■ MATERIAL SHOWN

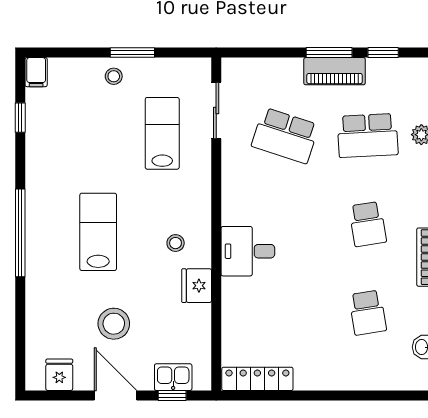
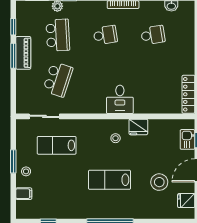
filing cabinet: (36, 72) -> (24, 194), moved
stool: (114, 324) -> (159, 182), moved

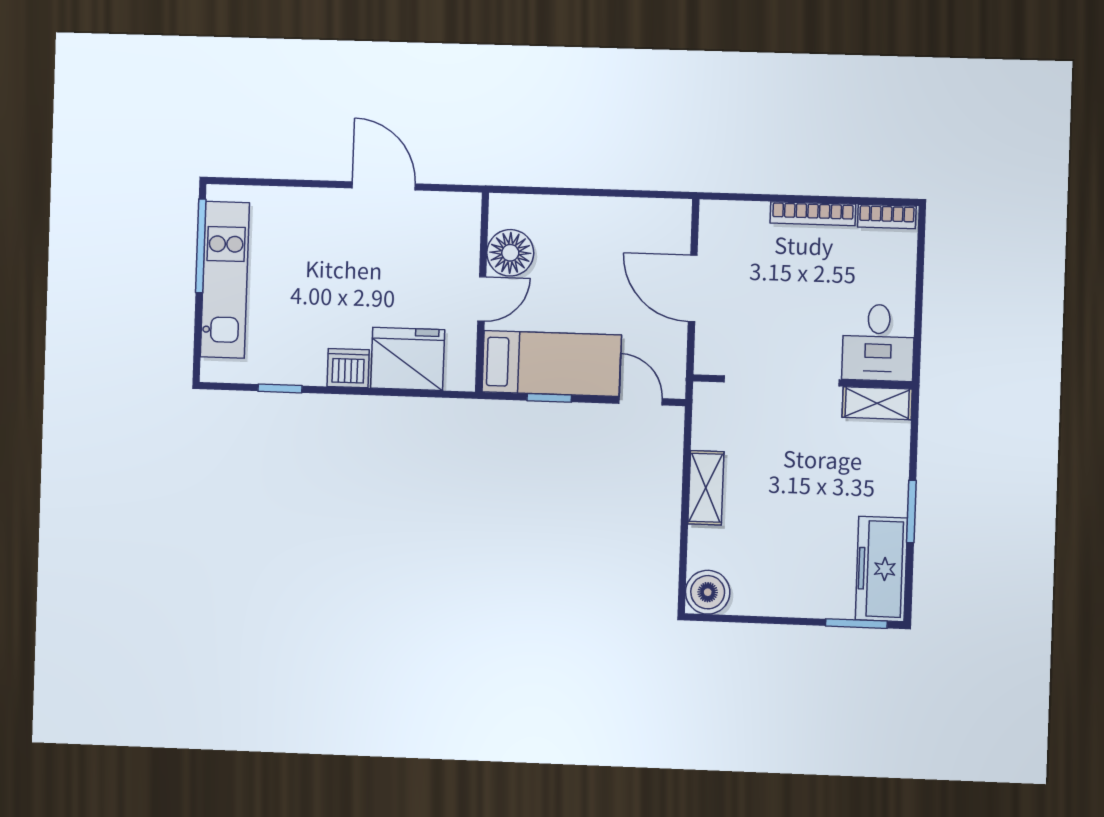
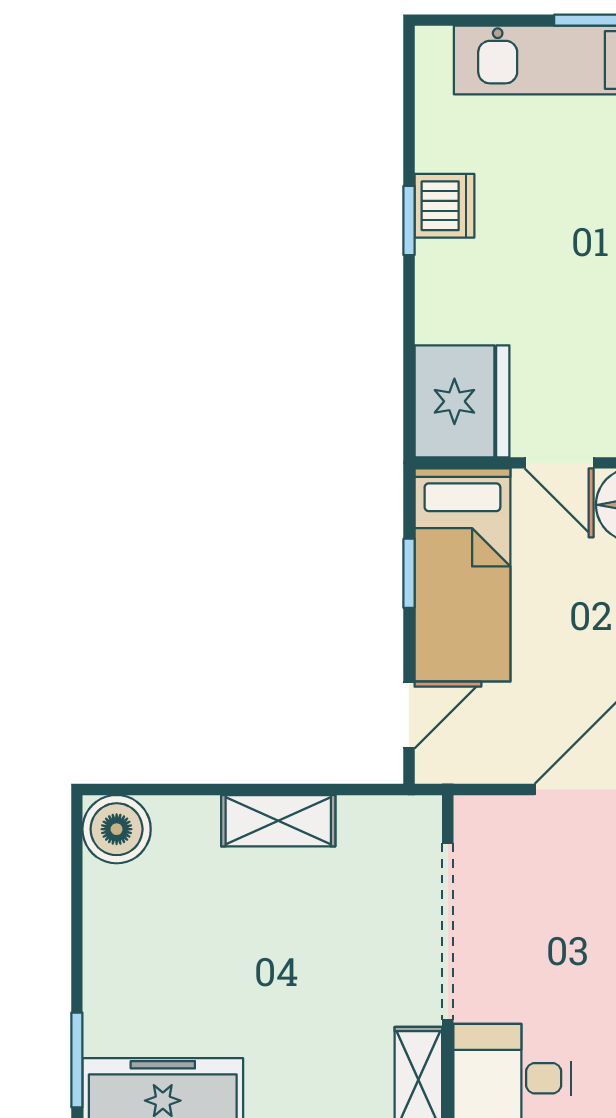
fridge: (408, 359) -> (462, 401), moved
dishwasher: (348, 368) -> (444, 206), moved
window: (280, 388) -> (409, 221), moved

■ EXERCISE INSTRUCTIONS
Please reproduce every record exactly, leaving the pictures out.

■ EXERCISE SOLUTION
filing cabinet: (36, 72) -> (24, 194), moved
stool: (114, 324) -> (159, 182), moved

fridge: (408, 359) -> (462, 401), moved
dishwasher: (348, 368) -> (444, 206), moved
window: (280, 388) -> (409, 221), moved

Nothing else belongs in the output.